▶

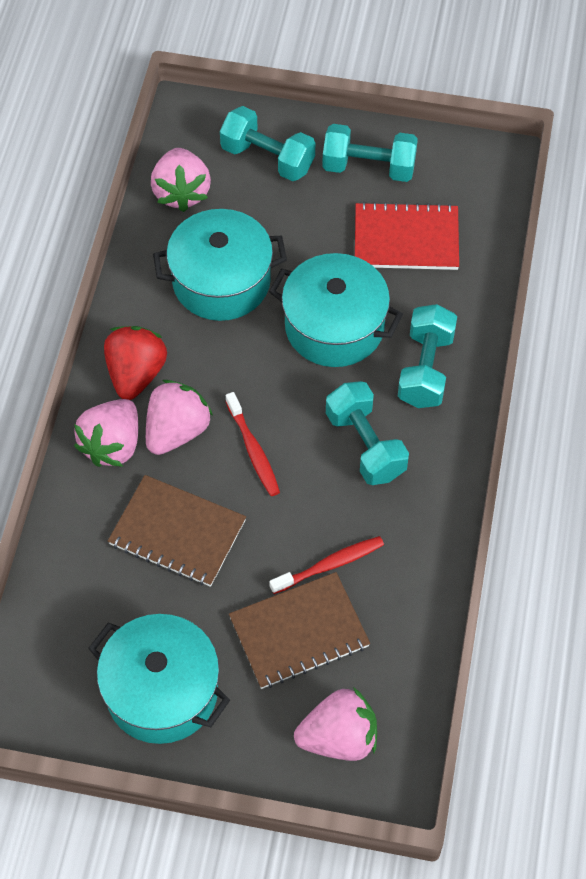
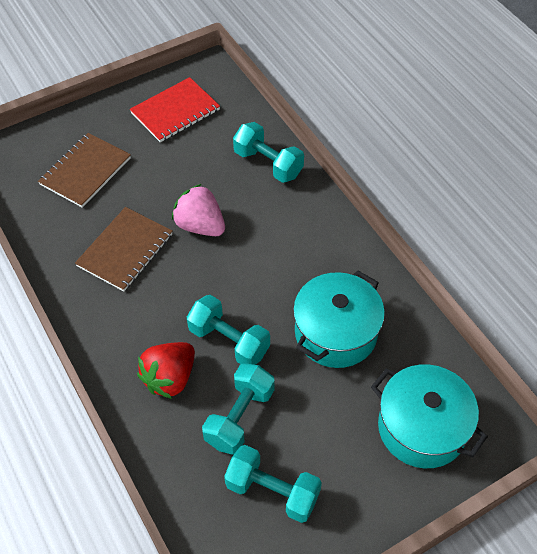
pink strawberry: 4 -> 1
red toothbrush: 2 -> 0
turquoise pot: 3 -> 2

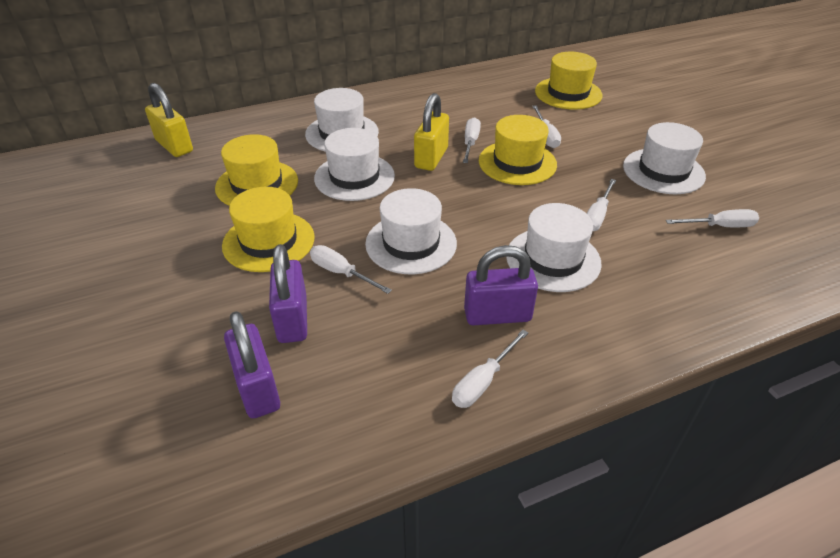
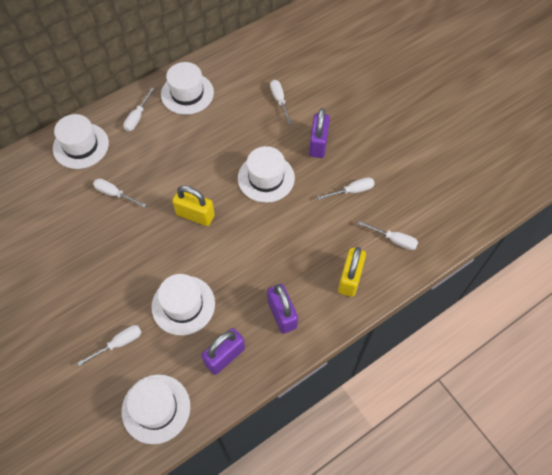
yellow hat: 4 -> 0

◀

Verbatim output, no pictures: the line holding "red toothbrush: 2 -> 0" and all lines after it through the last line of the material, with nothing else.

red toothbrush: 2 -> 0
turquoise pot: 3 -> 2

yellow hat: 4 -> 0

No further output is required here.